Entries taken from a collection
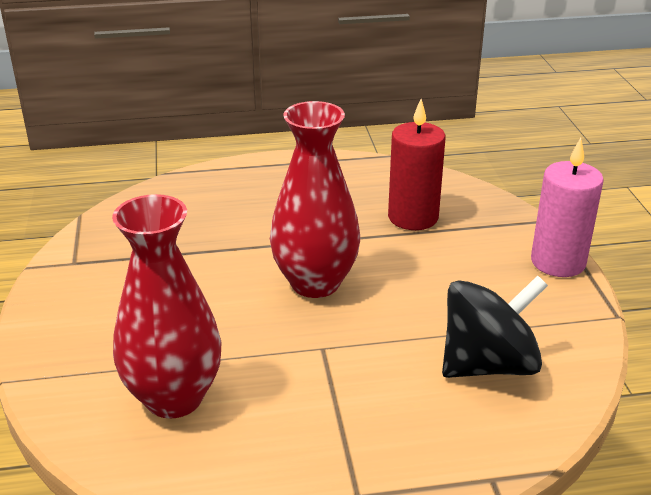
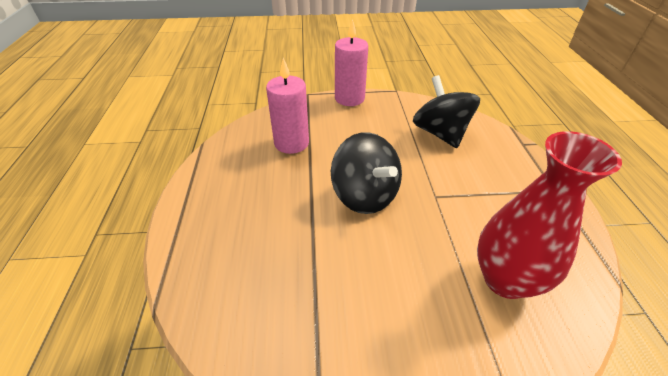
camera: 85 degrees left, 10 degrees up
(315, 283) = (365, 195): red vase -> black spinning top
(413, 217) = (291, 143): red candle -> pink candle

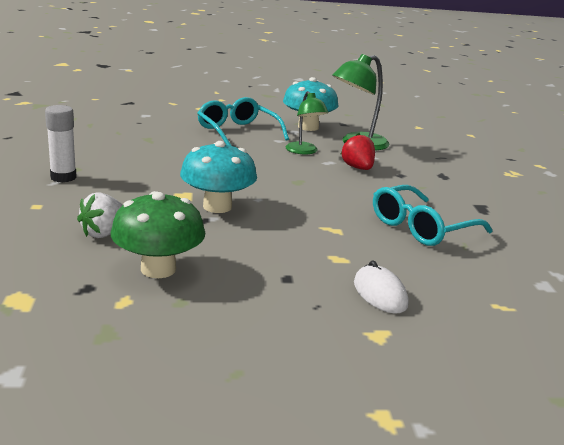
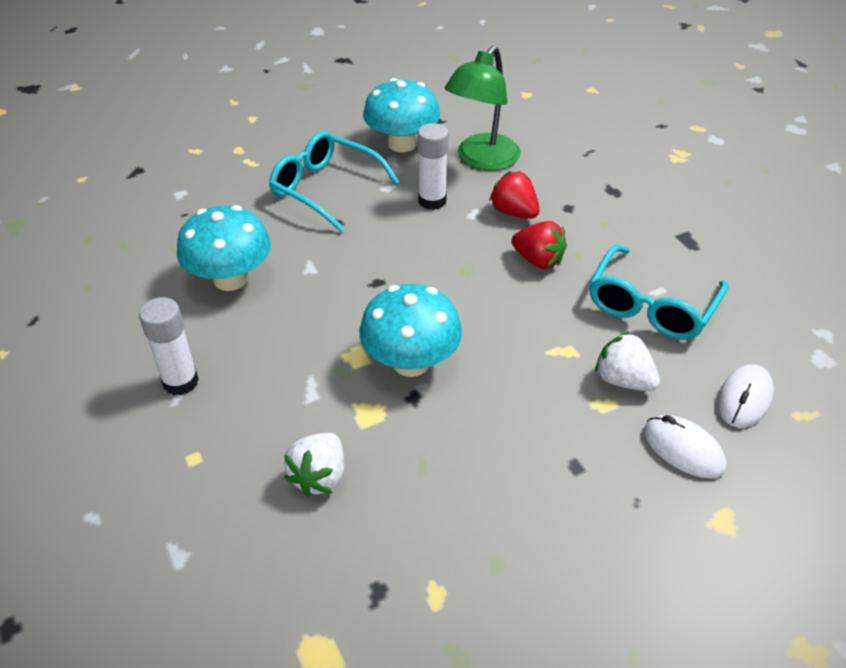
camera: 20 degrees left, 20 degrees up
(139, 150) = (230, 279): none -> turquoise mushroom
(158, 269) = (431, 517): green mushroom -> none
(304, 151) = (432, 201): green lamp -> white glue stick
(354, 190) = (538, 260): none -> red strawberry
(364, 252) = (623, 380): none -> white strawberry
(455, 285) = (744, 399): none -> white mouse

Work order
Pick out the lines above containing the word "none", then copy them.

Your solution
(139, 150) = (230, 279): none -> turquoise mushroom
(158, 269) = (431, 517): green mushroom -> none
(354, 190) = (538, 260): none -> red strawberry
(364, 252) = (623, 380): none -> white strawberry
(455, 285) = (744, 399): none -> white mouse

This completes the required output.